● **Source information**:
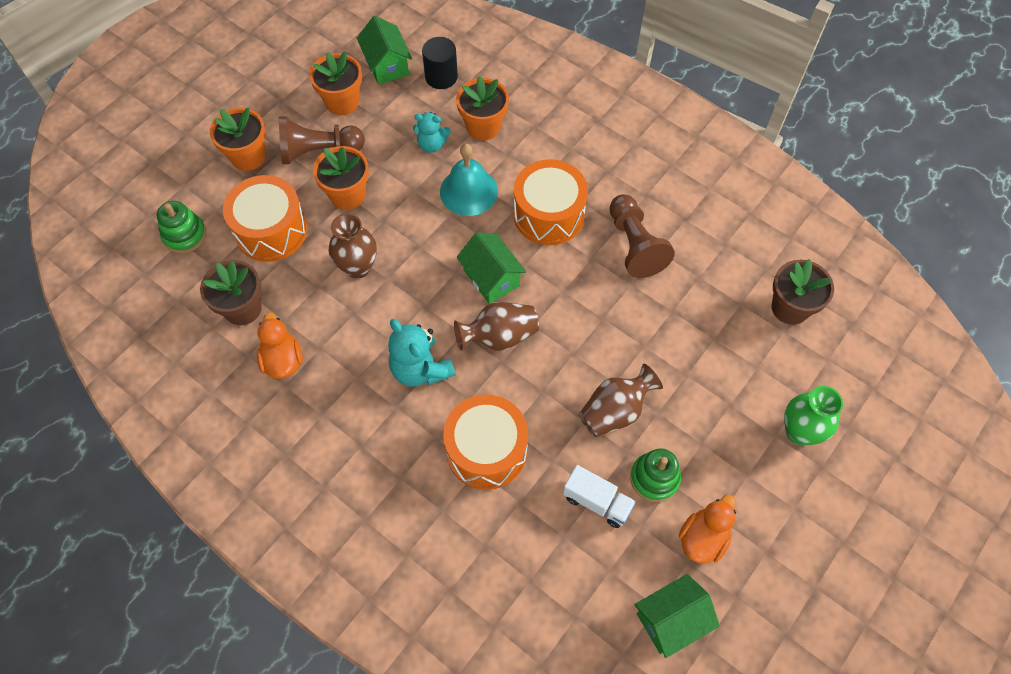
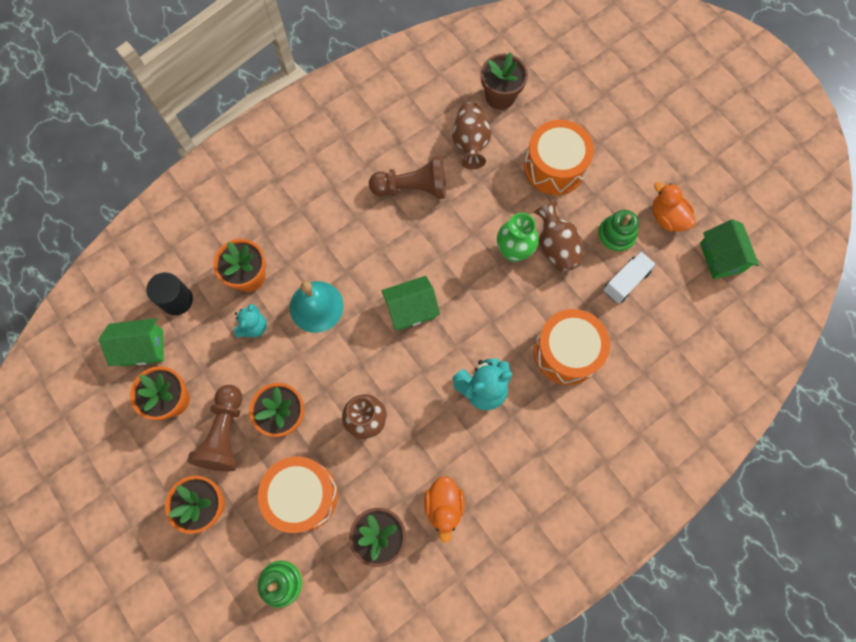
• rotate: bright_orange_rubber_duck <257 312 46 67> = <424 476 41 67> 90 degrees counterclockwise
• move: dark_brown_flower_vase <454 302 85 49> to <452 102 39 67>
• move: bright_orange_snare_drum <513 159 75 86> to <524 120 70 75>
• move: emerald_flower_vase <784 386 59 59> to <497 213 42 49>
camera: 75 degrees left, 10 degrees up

● **Assigned task**: If the string "move" is in a line of the entries, pick that line out.

● **Written response**:
• move: dark_brown_flower_vase <454 302 85 49> to <452 102 39 67>
• move: bright_orange_snare_drum <513 159 75 86> to <524 120 70 75>
• move: emerald_flower_vase <784 386 59 59> to <497 213 42 49>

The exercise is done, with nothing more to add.